[Items from a dataset]
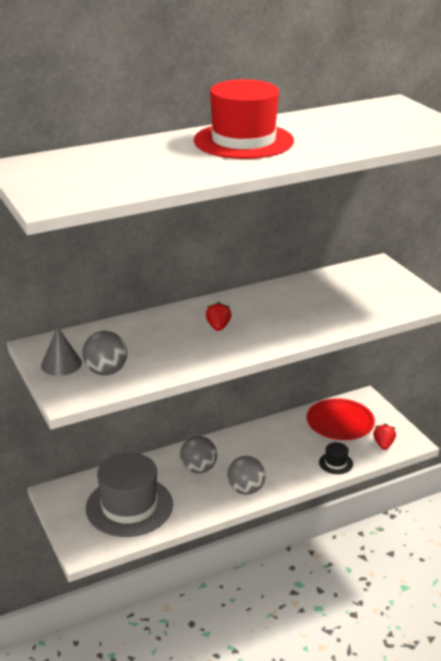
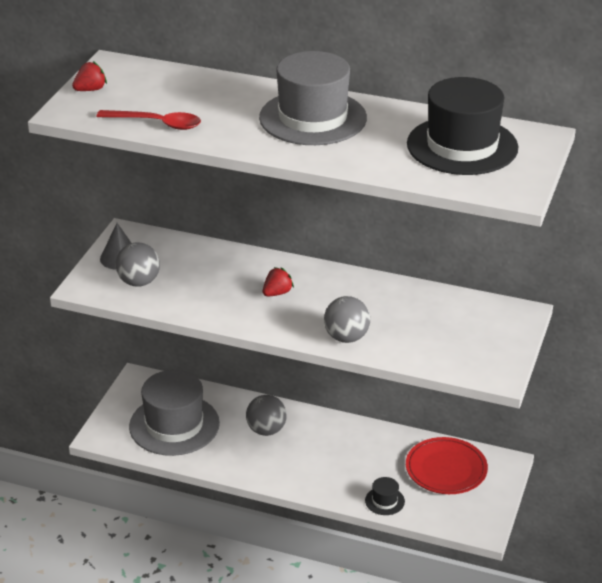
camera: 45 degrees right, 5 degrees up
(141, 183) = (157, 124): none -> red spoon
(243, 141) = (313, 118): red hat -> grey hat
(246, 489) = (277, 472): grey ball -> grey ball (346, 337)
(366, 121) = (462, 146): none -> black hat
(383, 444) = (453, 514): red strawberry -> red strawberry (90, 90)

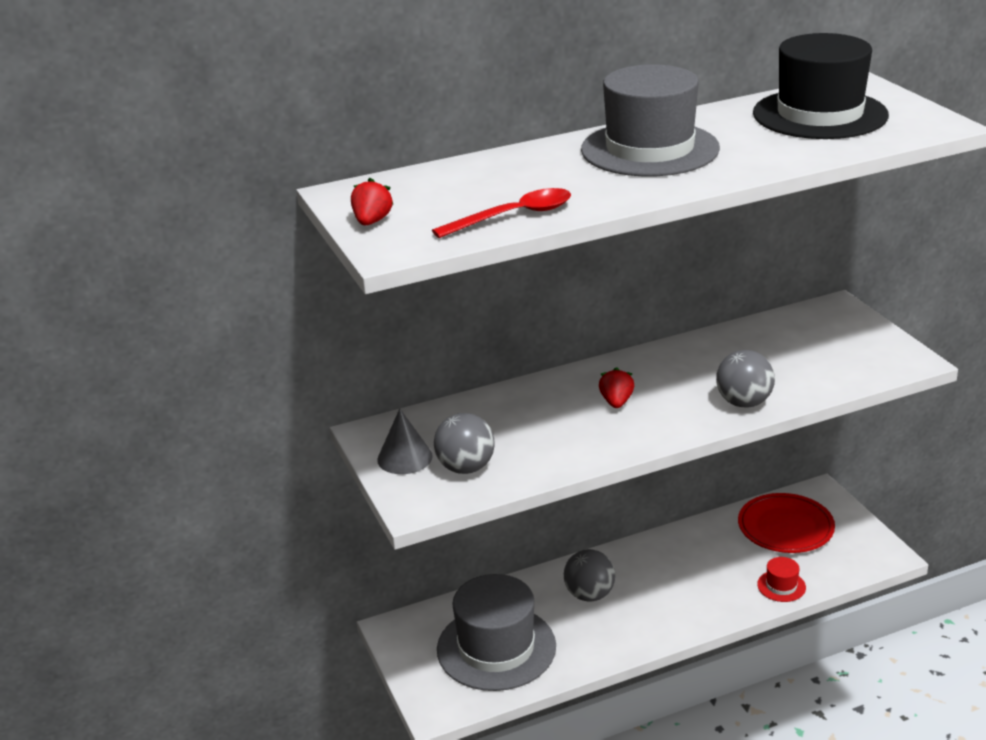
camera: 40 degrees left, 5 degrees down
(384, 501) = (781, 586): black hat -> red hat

- DESCRIPTION OF THE TASK -
Starting at the line that contains "camera: 40 degrees left, 5 degrees down", write out every line through the end of the entries, exactly and with nothing added.

- SOLUTION TO THE EXERCISE -
camera: 40 degrees left, 5 degrees down
(384, 501) = (781, 586): black hat -> red hat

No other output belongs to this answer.